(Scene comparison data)
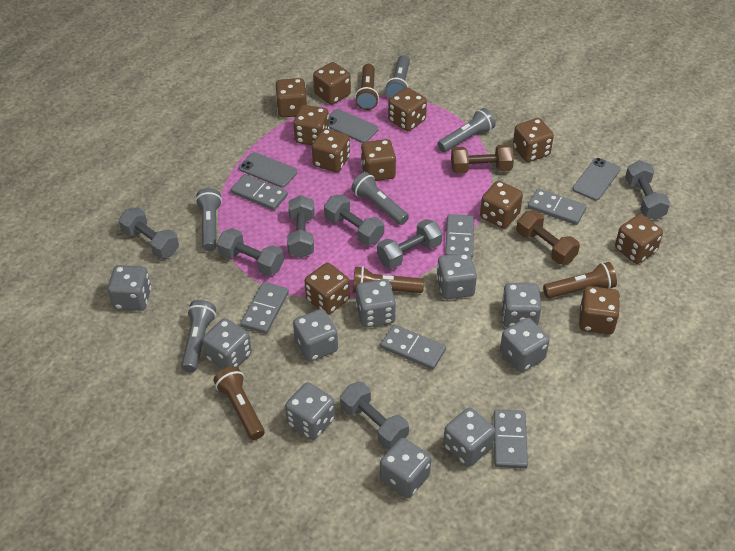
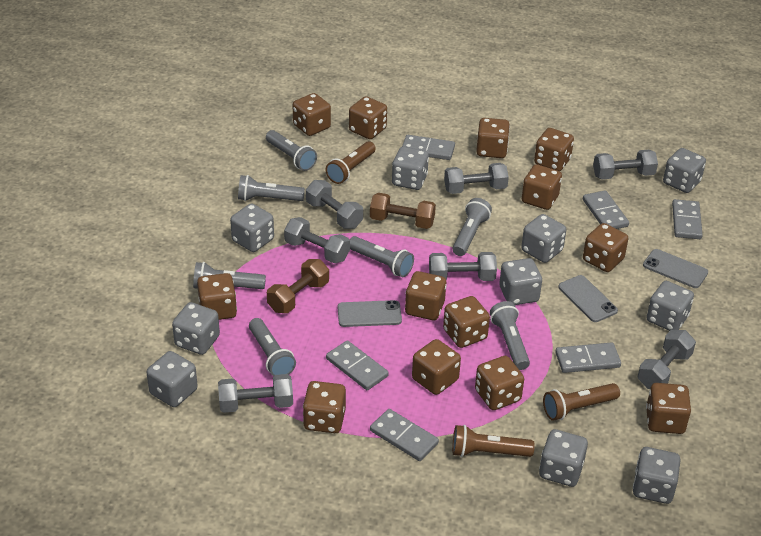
brown dice: 11 -> 13
brown flashlight: 4 -> 3
grey flashlight: 5 -> 7

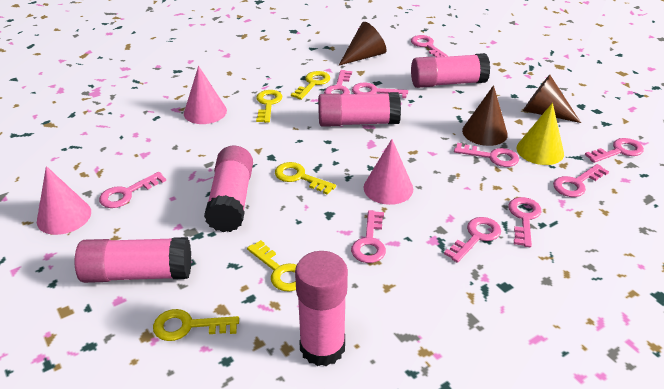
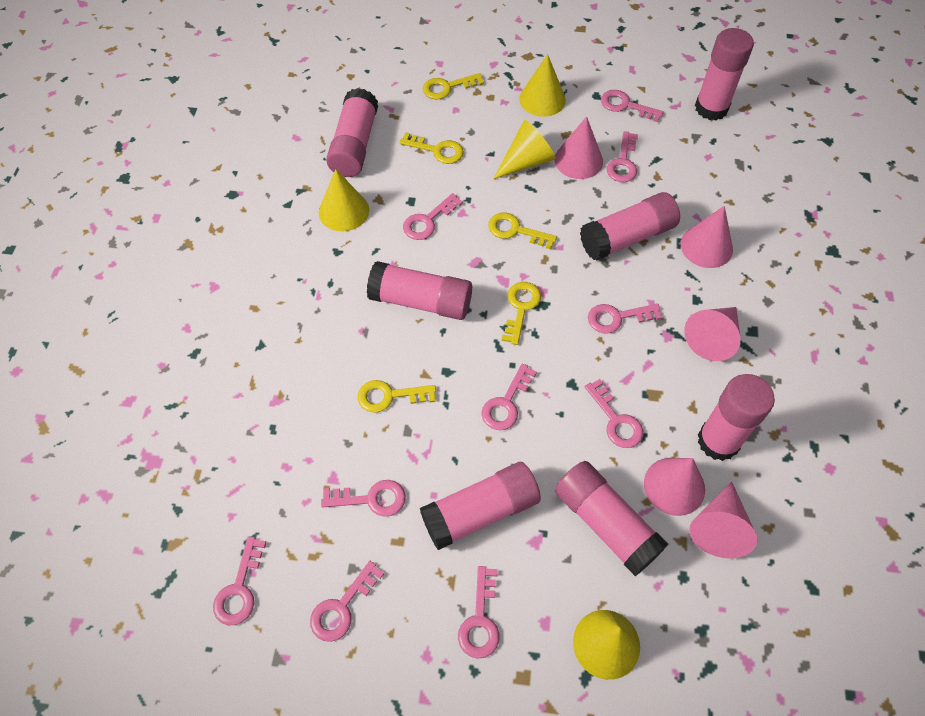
brown cone: 3 -> 0
pink cone: 3 -> 5
pink glue stick: 5 -> 7
yellow cone: 1 -> 4

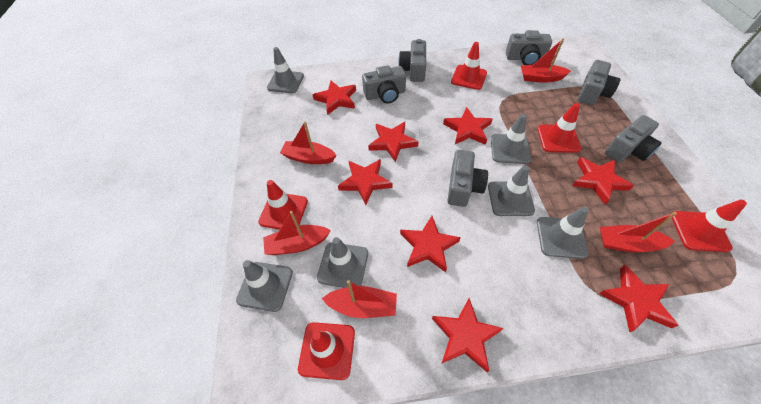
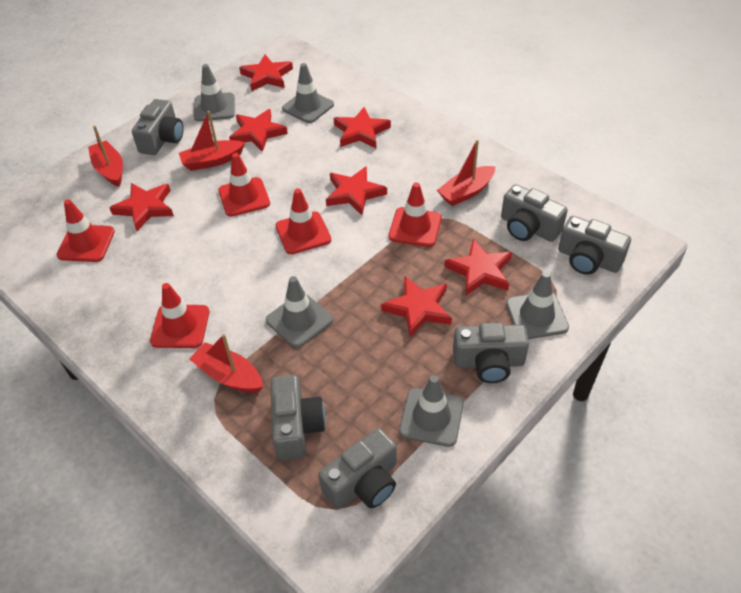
grey traffic cone: 6 -> 5
red boat: 5 -> 4
red star: 8 -> 7

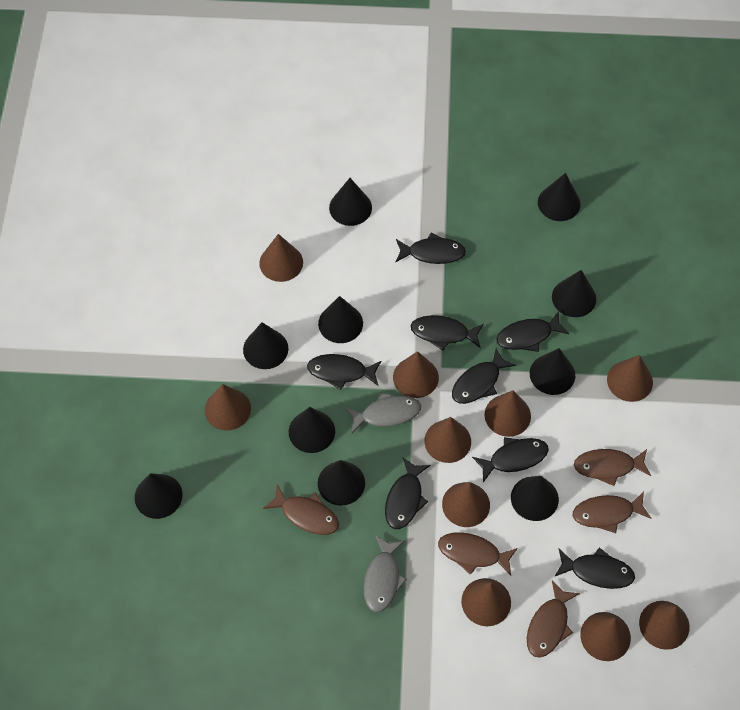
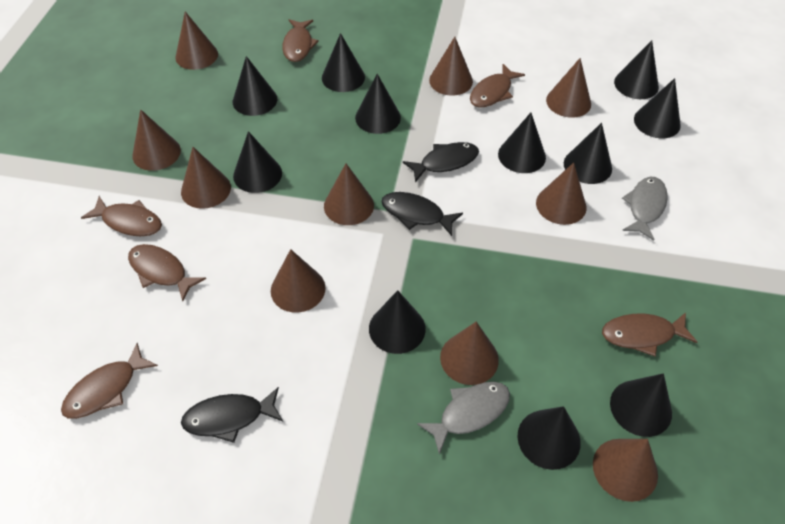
black cone: 10 -> 11
black fish: 8 -> 3
brown fish: 5 -> 6

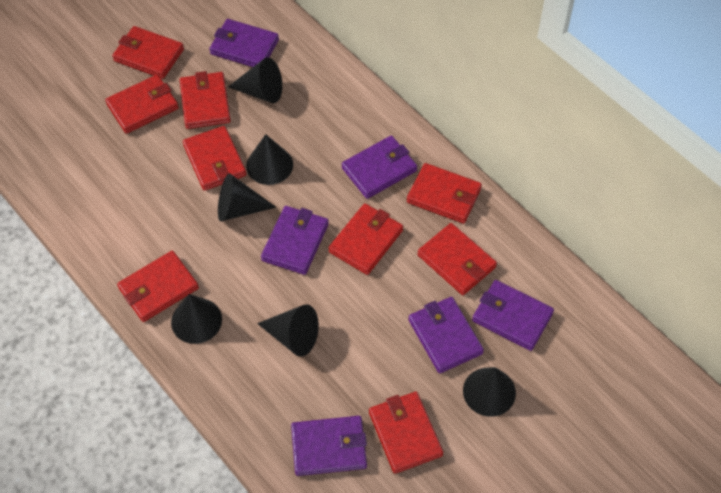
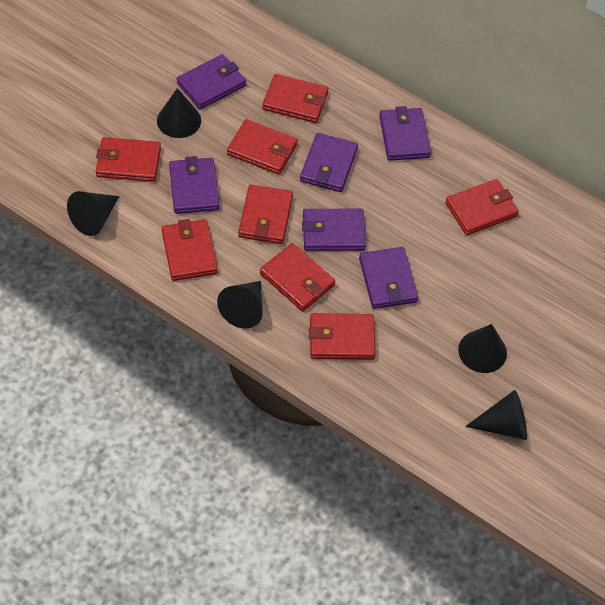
black cone: 6 -> 5
red wallet: 9 -> 8

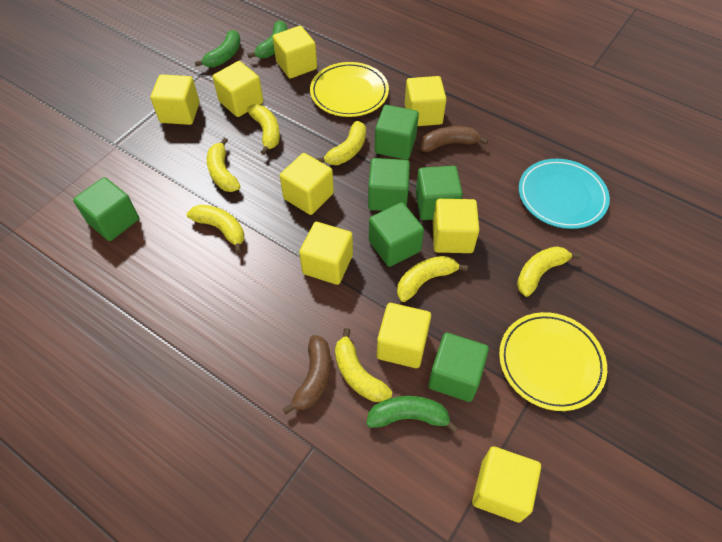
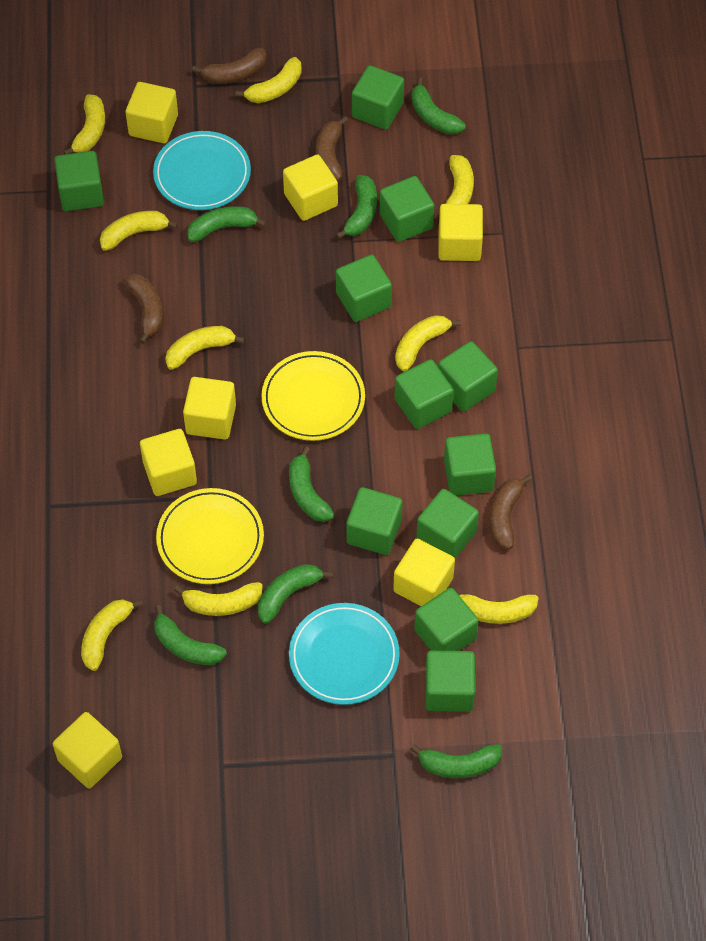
brown banana: 2 -> 4
green banana: 3 -> 7
green cube: 6 -> 11
turquoise plate: 1 -> 2
yellow banana: 7 -> 9
yellow cube: 9 -> 7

- [Your assignment] Could you return each line, unchanged, from the line containing "brown fish: 5 -> 6" through the last line of the entries above, leaving out the pictures?

- [Solution to this task]
brown fish: 5 -> 6

black cone: 6 -> 5
red wallet: 9 -> 8

brown banana: 2 -> 4
green banana: 3 -> 7
green cube: 6 -> 11
turquoise plate: 1 -> 2
yellow banana: 7 -> 9
yellow cube: 9 -> 7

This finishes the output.